→ WHAT TO WORK ON
Please copy every line from the records below that contains the string "dark".

→ SUPPLIED RECORDS
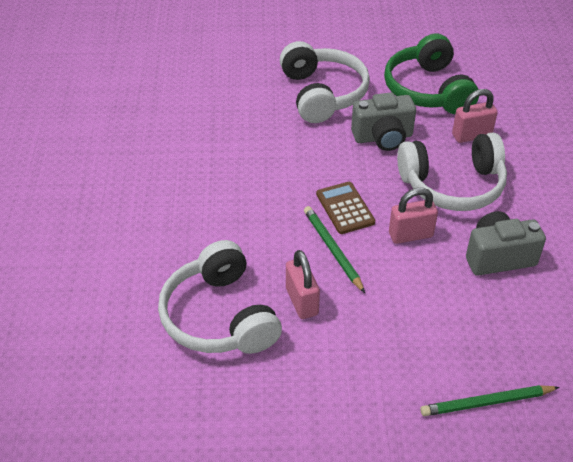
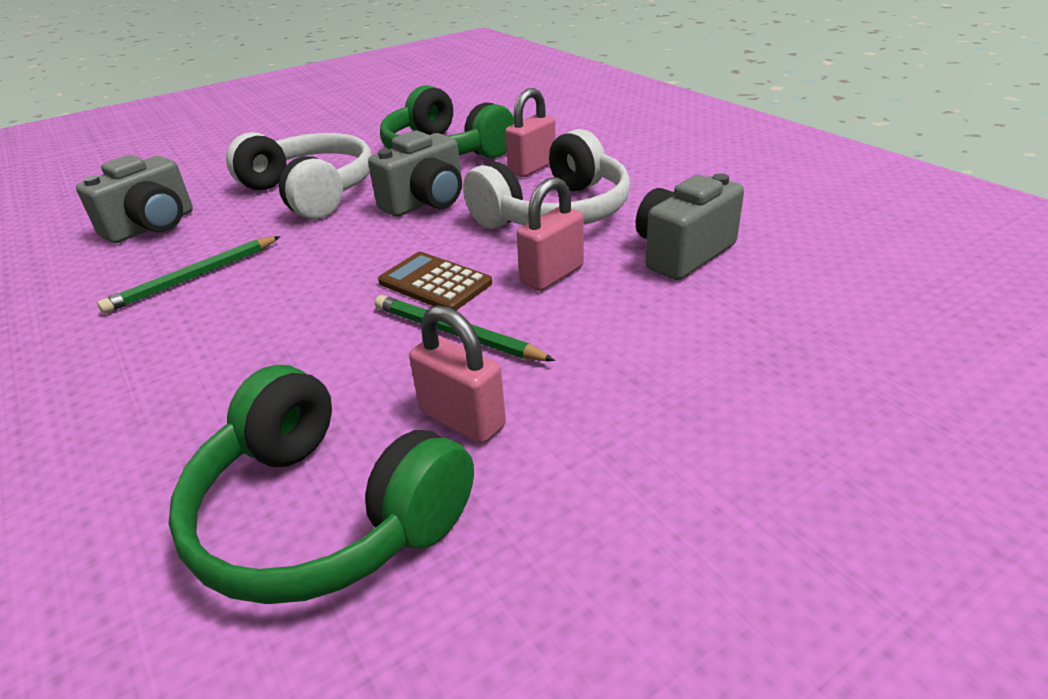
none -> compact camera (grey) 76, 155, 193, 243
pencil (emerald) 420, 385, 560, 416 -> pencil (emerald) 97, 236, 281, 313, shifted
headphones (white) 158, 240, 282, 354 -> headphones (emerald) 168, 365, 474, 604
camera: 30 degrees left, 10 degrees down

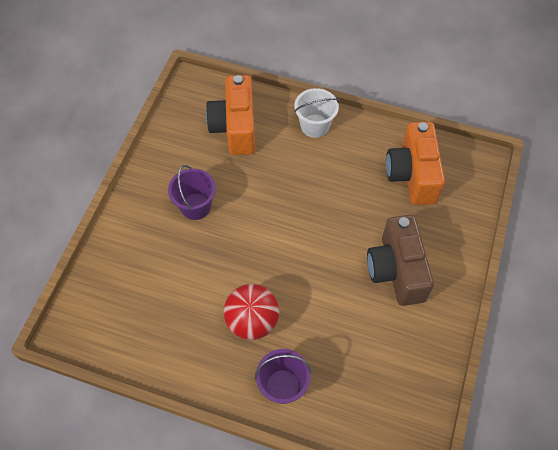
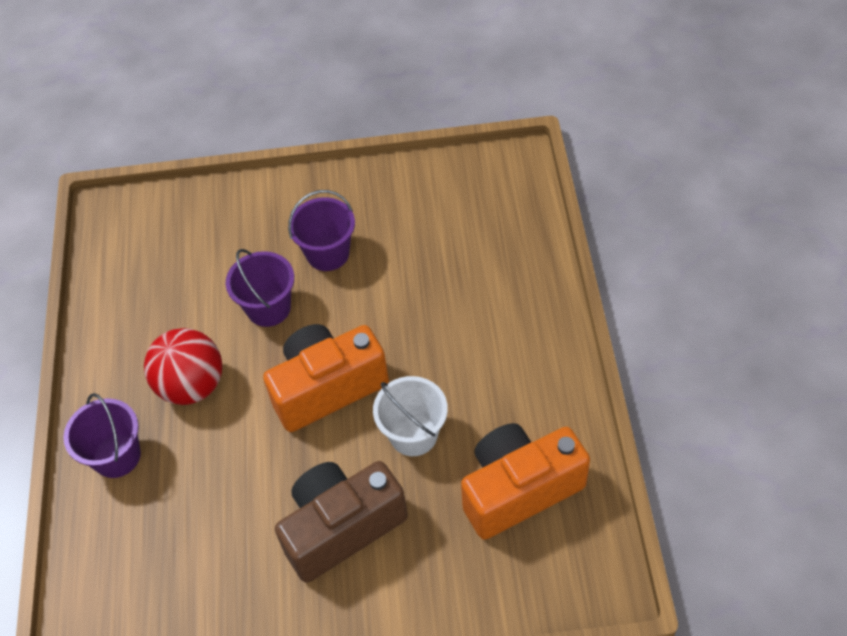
none -> bucket (violet) 226, 249, 294, 327
compact camera (orange) 206, 75, 255, 155 -> compact camera (orange) 263, 324, 389, 432, shifted
bucket (white) 294, 88, 339, 138 -> bucket (white) 373, 376, 448, 456, shifted
camera: 70 degrees right, 5 degrees down

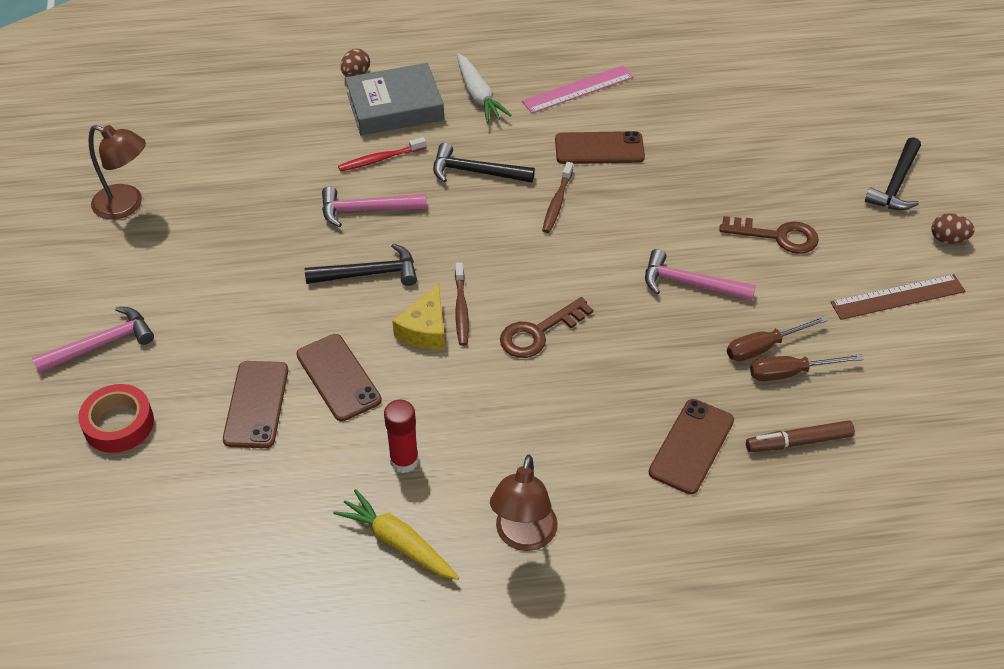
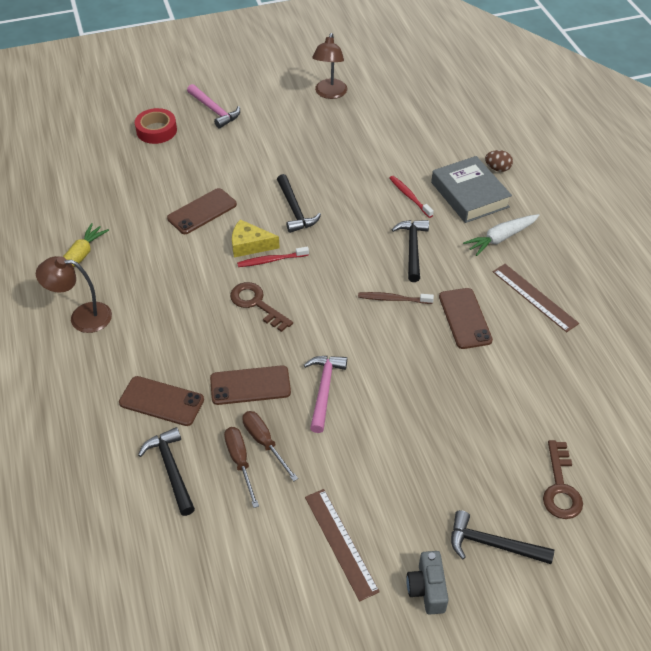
marker (dark brown) 746, 420, 855, 452 -> hammer (jet-black) 138, 427, 195, 516
smartphone (dark brown) 223, 361, 288, 448 -> smartphone (dark brown) 210, 365, 291, 405, shifted
dental brush (dark brown) 455, 262, 469, 346 -> dental brush (scarlet) 237, 246, 309, 267
toy egg (dark brown) 932, 213, 975, 244 -> compact camera (grey) 406, 551, 449, 615
measuring stick (rosy) 522, 65, 634, 113 -> measuring stick (dark brown) 493, 264, 579, 332
latchkey (dark brown) 719, 216, 819, 254 -> latchkey (dark brown) 543, 440, 583, 519, shifted
hammer (rosy) 322, 187, 427, 227 -> none
glue stick (scarlet) 384, 400, 419, 473 -> none
camera: 80 degrees right, 0 degrees up

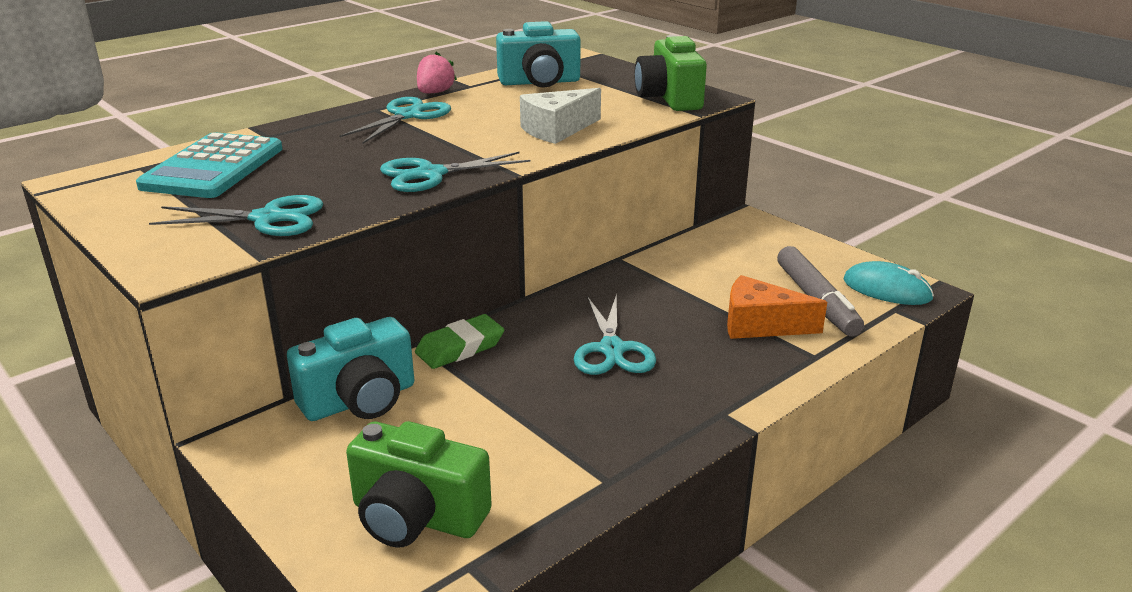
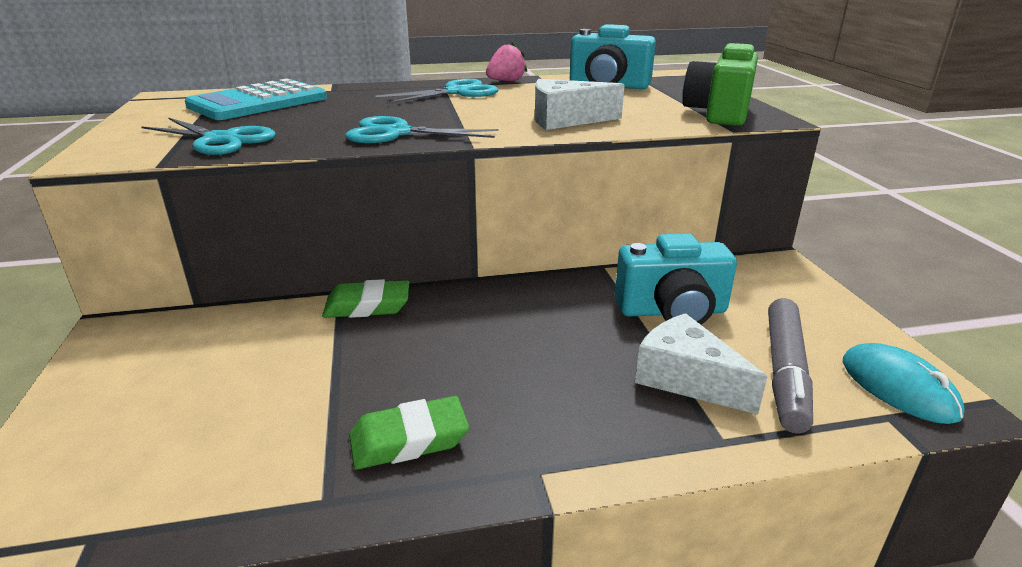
none -> eraser (emerald) 349, 396, 469, 469
compact camera (teal) 287, 317, 414, 421 -> compact camera (teal) 615, 233, 737, 325, shifted
piece of cheese (orange) 727, 275, 827, 339 -> piece of cheese (white) 635, 313, 767, 415
compact camera (emerald) 346, 421, 492, 548 -> none
pair of scissors (teal) 574, 294, 656, 375 -> none
camera: 30 degrees right, 0 degrees up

→ SOLUTION FOR THIS TASK
marker (dark brown) 746, 420, 855, 452 -> hammer (jet-black) 138, 427, 195, 516
smartphone (dark brown) 223, 361, 288, 448 -> smartphone (dark brown) 210, 365, 291, 405, shifted
dental brush (dark brown) 455, 262, 469, 346 -> dental brush (scarlet) 237, 246, 309, 267
toy egg (dark brown) 932, 213, 975, 244 -> compact camera (grey) 406, 551, 449, 615
measuring stick (rosy) 522, 65, 634, 113 -> measuring stick (dark brown) 493, 264, 579, 332
latchkey (dark brown) 719, 216, 819, 254 -> latchkey (dark brown) 543, 440, 583, 519, shifted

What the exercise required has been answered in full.